▶ [TASK INSTRUCTIONS] Your answer should be the records, restated word for word.
(EXTRACTED MATERIAL begins)
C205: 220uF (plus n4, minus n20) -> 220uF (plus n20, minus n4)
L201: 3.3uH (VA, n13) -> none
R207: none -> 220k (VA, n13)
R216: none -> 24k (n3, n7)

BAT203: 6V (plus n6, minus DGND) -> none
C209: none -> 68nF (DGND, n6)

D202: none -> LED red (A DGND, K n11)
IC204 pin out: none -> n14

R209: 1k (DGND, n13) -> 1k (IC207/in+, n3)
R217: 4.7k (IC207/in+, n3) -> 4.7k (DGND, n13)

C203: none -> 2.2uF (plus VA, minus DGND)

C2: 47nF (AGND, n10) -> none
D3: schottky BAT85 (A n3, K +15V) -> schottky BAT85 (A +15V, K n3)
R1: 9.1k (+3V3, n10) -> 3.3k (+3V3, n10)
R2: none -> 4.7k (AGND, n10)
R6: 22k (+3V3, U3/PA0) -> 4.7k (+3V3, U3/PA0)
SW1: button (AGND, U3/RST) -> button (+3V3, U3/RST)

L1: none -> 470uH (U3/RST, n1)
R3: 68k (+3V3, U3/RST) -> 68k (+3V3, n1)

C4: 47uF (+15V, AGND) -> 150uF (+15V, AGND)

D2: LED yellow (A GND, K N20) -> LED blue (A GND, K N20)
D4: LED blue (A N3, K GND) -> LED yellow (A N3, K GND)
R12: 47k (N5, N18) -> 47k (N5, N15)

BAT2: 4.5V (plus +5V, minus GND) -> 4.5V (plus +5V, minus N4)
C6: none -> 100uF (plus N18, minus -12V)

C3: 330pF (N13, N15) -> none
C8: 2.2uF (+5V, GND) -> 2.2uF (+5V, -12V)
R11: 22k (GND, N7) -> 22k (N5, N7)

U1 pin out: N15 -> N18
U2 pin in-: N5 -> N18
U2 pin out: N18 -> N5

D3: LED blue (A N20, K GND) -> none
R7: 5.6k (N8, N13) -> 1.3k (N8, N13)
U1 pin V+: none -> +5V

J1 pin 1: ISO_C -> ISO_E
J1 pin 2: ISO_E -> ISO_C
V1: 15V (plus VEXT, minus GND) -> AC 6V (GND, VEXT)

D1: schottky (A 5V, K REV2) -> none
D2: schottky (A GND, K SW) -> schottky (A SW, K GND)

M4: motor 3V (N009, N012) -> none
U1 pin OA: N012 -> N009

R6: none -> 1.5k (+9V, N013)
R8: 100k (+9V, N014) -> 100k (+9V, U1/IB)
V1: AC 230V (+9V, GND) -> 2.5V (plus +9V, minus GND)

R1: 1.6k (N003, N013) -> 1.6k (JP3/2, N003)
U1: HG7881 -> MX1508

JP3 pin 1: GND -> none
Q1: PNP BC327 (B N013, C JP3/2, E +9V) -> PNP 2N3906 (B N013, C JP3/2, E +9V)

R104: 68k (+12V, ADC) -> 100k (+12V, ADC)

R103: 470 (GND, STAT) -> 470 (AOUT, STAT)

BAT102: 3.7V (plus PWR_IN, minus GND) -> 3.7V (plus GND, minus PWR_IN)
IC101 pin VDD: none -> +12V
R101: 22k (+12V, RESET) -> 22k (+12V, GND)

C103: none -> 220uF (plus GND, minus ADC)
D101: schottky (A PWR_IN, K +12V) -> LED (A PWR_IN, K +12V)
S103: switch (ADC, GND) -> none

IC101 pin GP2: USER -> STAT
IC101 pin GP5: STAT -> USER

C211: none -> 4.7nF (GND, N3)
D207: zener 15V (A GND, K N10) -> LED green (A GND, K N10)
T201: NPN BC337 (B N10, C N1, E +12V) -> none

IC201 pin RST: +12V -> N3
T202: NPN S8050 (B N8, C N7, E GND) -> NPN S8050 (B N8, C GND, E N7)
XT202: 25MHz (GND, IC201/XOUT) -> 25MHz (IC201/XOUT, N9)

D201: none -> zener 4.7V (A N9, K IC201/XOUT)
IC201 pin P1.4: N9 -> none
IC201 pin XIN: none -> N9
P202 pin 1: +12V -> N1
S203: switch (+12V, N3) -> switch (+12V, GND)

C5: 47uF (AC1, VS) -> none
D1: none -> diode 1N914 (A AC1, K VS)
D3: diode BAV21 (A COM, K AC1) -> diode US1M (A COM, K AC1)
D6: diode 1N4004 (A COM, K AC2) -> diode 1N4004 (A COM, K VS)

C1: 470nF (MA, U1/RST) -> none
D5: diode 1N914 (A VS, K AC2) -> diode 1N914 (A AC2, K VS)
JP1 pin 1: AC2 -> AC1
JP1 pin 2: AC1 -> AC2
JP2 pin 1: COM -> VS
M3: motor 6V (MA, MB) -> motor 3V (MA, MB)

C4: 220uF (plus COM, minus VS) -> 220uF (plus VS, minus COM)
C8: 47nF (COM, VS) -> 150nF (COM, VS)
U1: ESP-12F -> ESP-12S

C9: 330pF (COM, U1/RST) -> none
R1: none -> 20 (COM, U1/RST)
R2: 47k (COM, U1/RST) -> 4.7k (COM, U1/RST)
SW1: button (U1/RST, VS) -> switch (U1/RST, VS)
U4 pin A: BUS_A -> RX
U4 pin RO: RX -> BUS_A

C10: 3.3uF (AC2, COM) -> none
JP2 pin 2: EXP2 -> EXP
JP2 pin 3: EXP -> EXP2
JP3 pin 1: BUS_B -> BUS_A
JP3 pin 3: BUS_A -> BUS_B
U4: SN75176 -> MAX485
(EXTRACTED MATERIAL ends)
▶ [SOLUTION TO THE EXERCISE]
C205: 220uF (plus n4, minus n20) -> 220uF (plus n20, minus n4)
L201: 3.3uH (VA, n13) -> none
R207: none -> 220k (VA, n13)
R216: none -> 24k (n3, n7)

BAT203: 6V (plus n6, minus DGND) -> none
C209: none -> 68nF (DGND, n6)

D202: none -> LED red (A DGND, K n11)
IC204 pin out: none -> n14

R209: 1k (DGND, n13) -> 1k (IC207/in+, n3)
R217: 4.7k (IC207/in+, n3) -> 4.7k (DGND, n13)

C203: none -> 2.2uF (plus VA, minus DGND)

C2: 47nF (AGND, n10) -> none
D3: schottky BAT85 (A n3, K +15V) -> schottky BAT85 (A +15V, K n3)
R1: 9.1k (+3V3, n10) -> 3.3k (+3V3, n10)
R2: none -> 4.7k (AGND, n10)
R6: 22k (+3V3, U3/PA0) -> 4.7k (+3V3, U3/PA0)
SW1: button (AGND, U3/RST) -> button (+3V3, U3/RST)

L1: none -> 470uH (U3/RST, n1)
R3: 68k (+3V3, U3/RST) -> 68k (+3V3, n1)

C4: 47uF (+15V, AGND) -> 150uF (+15V, AGND)

D2: LED yellow (A GND, K N20) -> LED blue (A GND, K N20)
D4: LED blue (A N3, K GND) -> LED yellow (A N3, K GND)
R12: 47k (N5, N18) -> 47k (N5, N15)

BAT2: 4.5V (plus +5V, minus GND) -> 4.5V (plus +5V, minus N4)
C6: none -> 100uF (plus N18, minus -12V)

C3: 330pF (N13, N15) -> none
C8: 2.2uF (+5V, GND) -> 2.2uF (+5V, -12V)
R11: 22k (GND, N7) -> 22k (N5, N7)

U1 pin out: N15 -> N18
U2 pin in-: N5 -> N18
U2 pin out: N18 -> N5

D3: LED blue (A N20, K GND) -> none
R7: 5.6k (N8, N13) -> 1.3k (N8, N13)
U1 pin V+: none -> +5V

J1 pin 1: ISO_C -> ISO_E
J1 pin 2: ISO_E -> ISO_C
V1: 15V (plus VEXT, minus GND) -> AC 6V (GND, VEXT)

D1: schottky (A 5V, K REV2) -> none
D2: schottky (A GND, K SW) -> schottky (A SW, K GND)

M4: motor 3V (N009, N012) -> none
U1 pin OA: N012 -> N009

R6: none -> 1.5k (+9V, N013)
R8: 100k (+9V, N014) -> 100k (+9V, U1/IB)
V1: AC 230V (+9V, GND) -> 2.5V (plus +9V, minus GND)

R1: 1.6k (N003, N013) -> 1.6k (JP3/2, N003)
U1: HG7881 -> MX1508

JP3 pin 1: GND -> none
Q1: PNP BC327 (B N013, C JP3/2, E +9V) -> PNP 2N3906 (B N013, C JP3/2, E +9V)

R104: 68k (+12V, ADC) -> 100k (+12V, ADC)

R103: 470 (GND, STAT) -> 470 (AOUT, STAT)

BAT102: 3.7V (plus PWR_IN, minus GND) -> 3.7V (plus GND, minus PWR_IN)
IC101 pin VDD: none -> +12V
R101: 22k (+12V, RESET) -> 22k (+12V, GND)

C103: none -> 220uF (plus GND, minus ADC)
D101: schottky (A PWR_IN, K +12V) -> LED (A PWR_IN, K +12V)
S103: switch (ADC, GND) -> none

IC101 pin GP2: USER -> STAT
IC101 pin GP5: STAT -> USER

C211: none -> 4.7nF (GND, N3)
D207: zener 15V (A GND, K N10) -> LED green (A GND, K N10)
T201: NPN BC337 (B N10, C N1, E +12V) -> none

IC201 pin RST: +12V -> N3
T202: NPN S8050 (B N8, C N7, E GND) -> NPN S8050 (B N8, C GND, E N7)
XT202: 25MHz (GND, IC201/XOUT) -> 25MHz (IC201/XOUT, N9)

D201: none -> zener 4.7V (A N9, K IC201/XOUT)
IC201 pin P1.4: N9 -> none
IC201 pin XIN: none -> N9
P202 pin 1: +12V -> N1
S203: switch (+12V, N3) -> switch (+12V, GND)

C5: 47uF (AC1, VS) -> none
D1: none -> diode 1N914 (A AC1, K VS)
D3: diode BAV21 (A COM, K AC1) -> diode US1M (A COM, K AC1)
D6: diode 1N4004 (A COM, K AC2) -> diode 1N4004 (A COM, K VS)

C1: 470nF (MA, U1/RST) -> none
D5: diode 1N914 (A VS, K AC2) -> diode 1N914 (A AC2, K VS)
JP1 pin 1: AC2 -> AC1
JP1 pin 2: AC1 -> AC2
JP2 pin 1: COM -> VS
M3: motor 6V (MA, MB) -> motor 3V (MA, MB)

C4: 220uF (plus COM, minus VS) -> 220uF (plus VS, minus COM)
C8: 47nF (COM, VS) -> 150nF (COM, VS)
U1: ESP-12F -> ESP-12S

C9: 330pF (COM, U1/RST) -> none
R1: none -> 20 (COM, U1/RST)
R2: 47k (COM, U1/RST) -> 4.7k (COM, U1/RST)
SW1: button (U1/RST, VS) -> switch (U1/RST, VS)
U4 pin A: BUS_A -> RX
U4 pin RO: RX -> BUS_A

C10: 3.3uF (AC2, COM) -> none
JP2 pin 2: EXP2 -> EXP
JP2 pin 3: EXP -> EXP2
JP3 pin 1: BUS_B -> BUS_A
JP3 pin 3: BUS_A -> BUS_B
U4: SN75176 -> MAX485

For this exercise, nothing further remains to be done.